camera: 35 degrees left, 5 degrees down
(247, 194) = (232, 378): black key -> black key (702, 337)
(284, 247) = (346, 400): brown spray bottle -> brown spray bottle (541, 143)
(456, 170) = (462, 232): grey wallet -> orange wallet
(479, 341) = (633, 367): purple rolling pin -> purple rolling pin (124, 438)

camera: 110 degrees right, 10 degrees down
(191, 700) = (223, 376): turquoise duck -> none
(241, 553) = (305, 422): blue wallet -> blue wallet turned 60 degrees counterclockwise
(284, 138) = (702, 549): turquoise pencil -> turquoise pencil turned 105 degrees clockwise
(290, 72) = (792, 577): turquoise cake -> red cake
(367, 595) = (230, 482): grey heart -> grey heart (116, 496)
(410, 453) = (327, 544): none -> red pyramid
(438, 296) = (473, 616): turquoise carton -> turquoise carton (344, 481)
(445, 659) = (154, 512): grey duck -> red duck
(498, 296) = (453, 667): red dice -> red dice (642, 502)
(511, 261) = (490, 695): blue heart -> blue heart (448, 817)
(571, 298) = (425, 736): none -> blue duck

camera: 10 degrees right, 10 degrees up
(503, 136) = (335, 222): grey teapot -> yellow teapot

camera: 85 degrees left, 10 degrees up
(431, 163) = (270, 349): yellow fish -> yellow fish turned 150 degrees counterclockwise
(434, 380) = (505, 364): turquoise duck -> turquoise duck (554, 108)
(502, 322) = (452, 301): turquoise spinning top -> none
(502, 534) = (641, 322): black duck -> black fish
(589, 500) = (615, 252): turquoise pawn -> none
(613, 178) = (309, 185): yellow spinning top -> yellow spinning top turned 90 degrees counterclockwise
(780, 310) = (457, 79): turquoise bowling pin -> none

········

● The problem
Please transcribe the entries above exactly as written.

● Problem solution
camera: 35 degrees left, 5 degrees down
(247, 194) = (232, 378): black key -> black key (702, 337)
(284, 247) = (346, 400): brown spray bottle -> brown spray bottle (541, 143)
(456, 170) = (462, 232): grey wallet -> orange wallet
(479, 341) = (633, 367): purple rolling pin -> purple rolling pin (124, 438)

camera: 110 degrees right, 10 degrees down
(191, 700) = (223, 376): turquoise duck -> none
(241, 553) = (305, 422): blue wallet -> blue wallet turned 60 degrees counterclockwise
(284, 138) = (702, 549): turquoise pencil -> turquoise pencil turned 105 degrees clockwise
(290, 72) = (792, 577): turquoise cake -> red cake
(367, 595) = (230, 482): grey heart -> grey heart (116, 496)
(410, 453) = (327, 544): none -> red pyramid
(438, 296) = (473, 616): turquoise carton -> turquoise carton (344, 481)
(445, 659) = (154, 512): grey duck -> red duck
(498, 296) = (453, 667): red dice -> red dice (642, 502)
(511, 261) = (490, 695): blue heart -> blue heart (448, 817)
(571, 298) = (425, 736): none -> blue duck

camera: 10 degrees right, 10 degrees up
(503, 136) = (335, 222): grey teapot -> yellow teapot

camera: 85 degrees left, 10 degrees up
(431, 163) = (270, 349): yellow fish -> yellow fish turned 150 degrees counterclockwise
(434, 380) = (505, 364): turquoise duck -> turquoise duck (554, 108)
(502, 322) = (452, 301): turquoise spinning top -> none
(502, 534) = (641, 322): black duck -> black fish
(589, 500) = (615, 252): turquoise pawn -> none
(613, 178) = (309, 185): yellow spinning top -> yellow spinning top turned 90 degrees counterclockwise
(780, 310) = (457, 79): turquoise bowling pin -> none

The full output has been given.